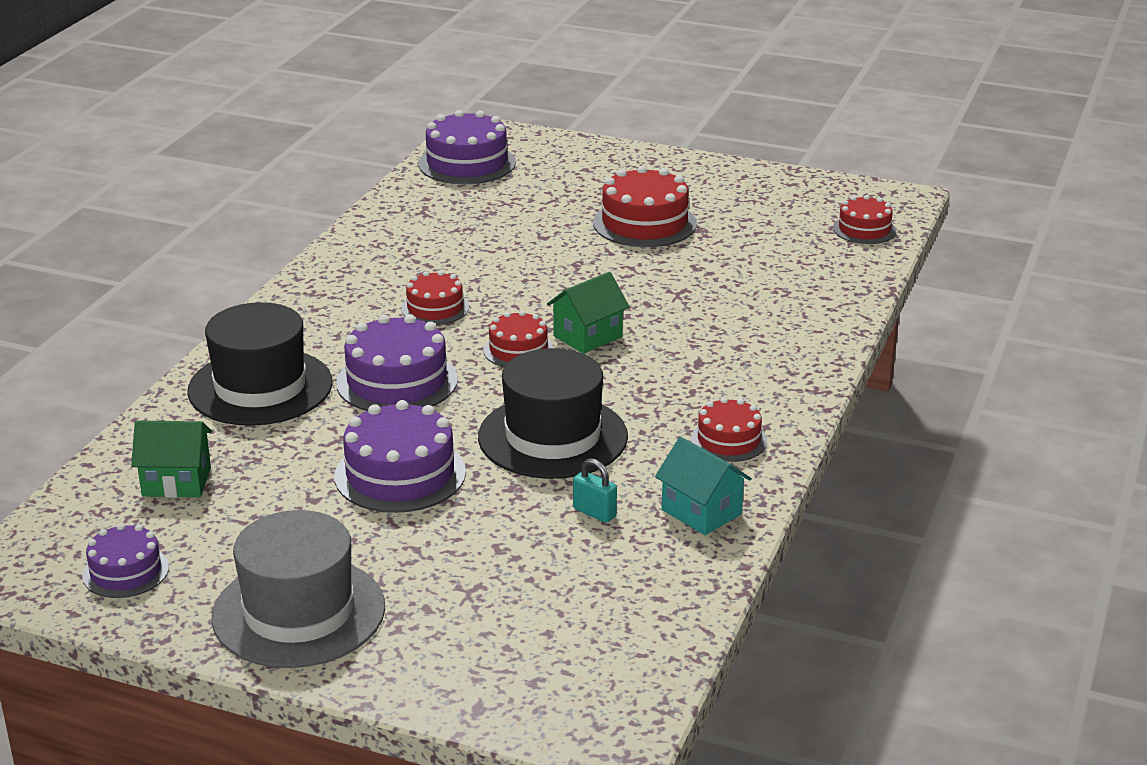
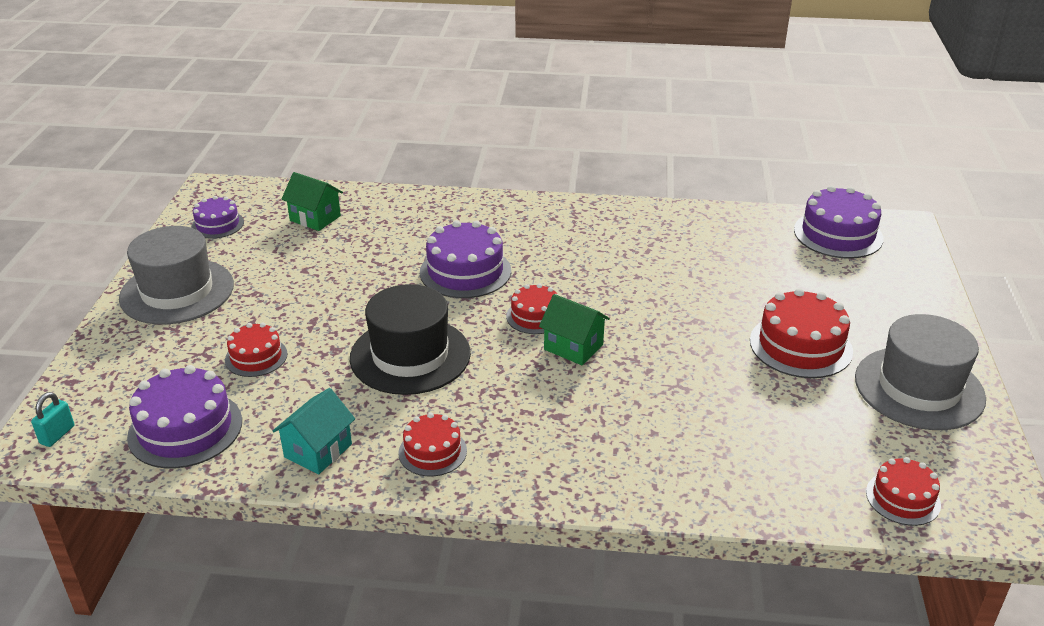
camera: 75 degrees right, 5 degrees up
green house [131,420,212,498] -> green house turned 45 degrees counterclockwise [281,172,343,231]
black hat [187,302,333,426] -> none
purple cake [335,400,466,513] -> purple cake moved to [127,365,242,468]
red cake [401,271,469,325] -> red cake moved to [225,323,288,377]
turquoise padlock [573,458,617,523] -> turquoise padlock moved to [31,392,75,447]
none -> grey hat [855,314,986,430]

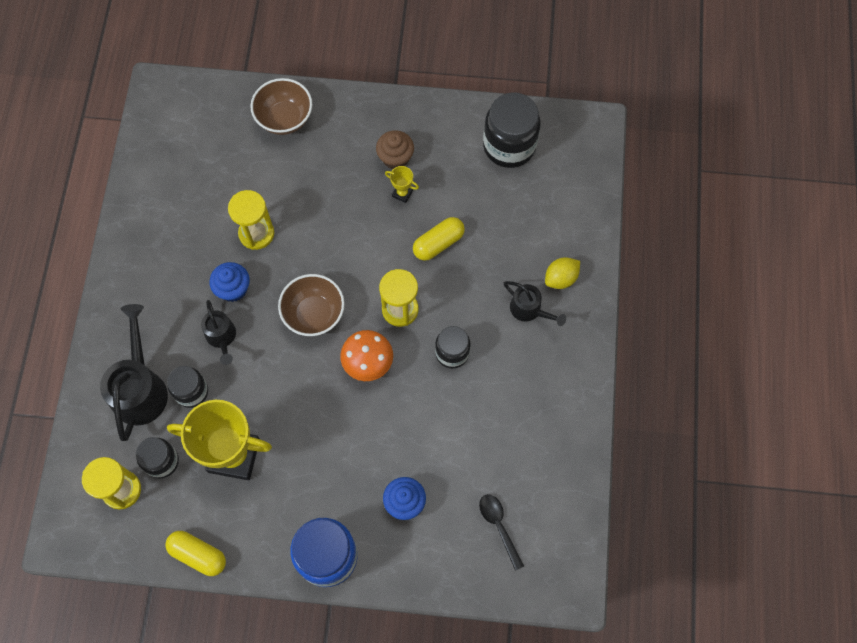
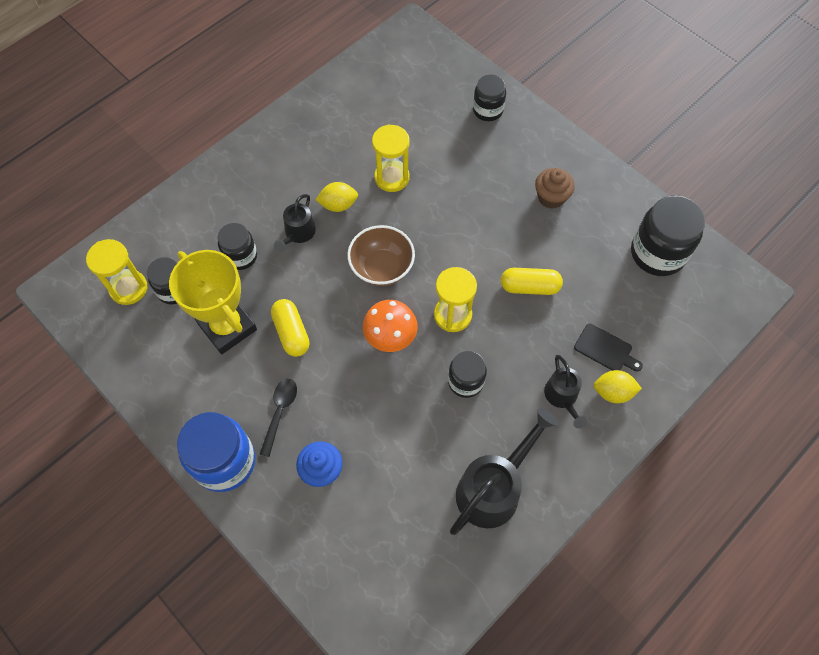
camera: 40 degrees right, 5 degrees down
black watering can [100,304,168,441] -> black watering can moved to [450,408,559,535]
yellow capsule [165,531,226,576] -> yellow capsule moved to [271,299,310,357]
blue cupcake [209,262,250,302] -> yellow lemon [315,182,358,212]
brown bowl [250,78,312,135] -> black jar [473,75,506,121]
yellow trophy [385,166,419,203] -> none
black spoon [479,494,524,571] -> black spoon moved to [259,379,297,457]
none -> black cutting board [574,323,643,371]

Work task
The answer must be every line from the records above that contains the word "degrees", copied out.

Answer section
camera: 75 degrees right, 5 degrees up
green house [131,420,212,498] -> green house turned 45 degrees counterclockwise [281,172,343,231]
camera: 40 degrees right, 5 degrees down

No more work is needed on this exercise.